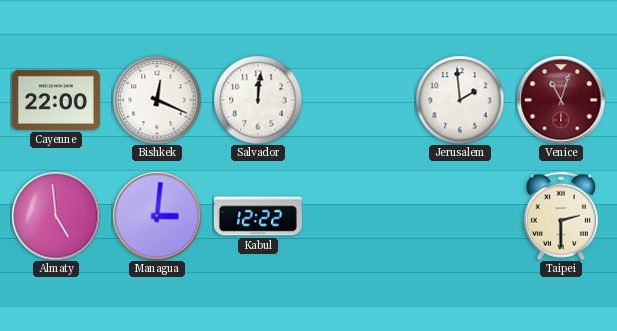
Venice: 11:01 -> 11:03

* * *

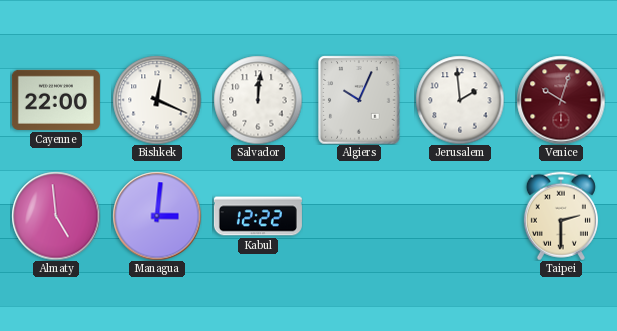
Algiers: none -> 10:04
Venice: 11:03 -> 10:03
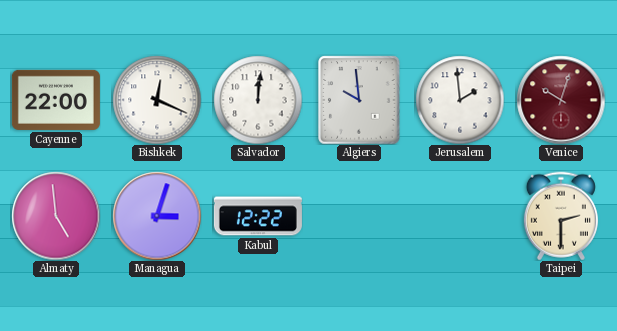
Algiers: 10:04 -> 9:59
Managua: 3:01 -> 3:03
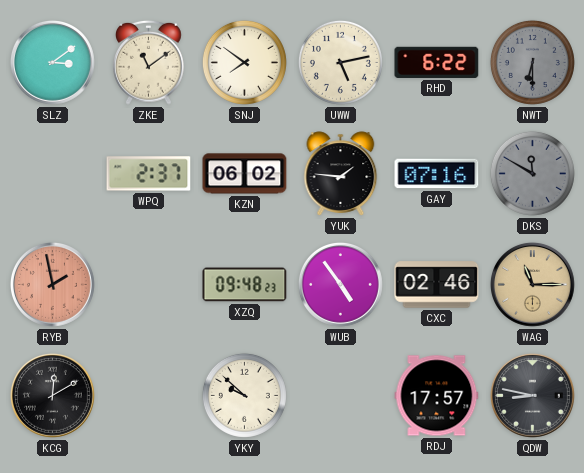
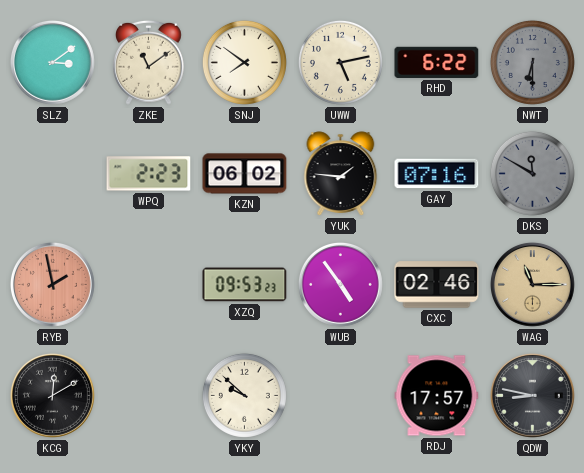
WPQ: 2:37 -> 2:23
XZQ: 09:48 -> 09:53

PROBLEM TO SOLVE:
Copy out the entries from the line containing "Algiers: 10:04 -> 9:59" through the line containing "XZQ: 09:48 -> 09:53", including both. Omit the pictures.

ANSWER TO THE EXERCISE:
Algiers: 10:04 -> 9:59
Managua: 3:01 -> 3:03
WPQ: 2:37 -> 2:23
XZQ: 09:48 -> 09:53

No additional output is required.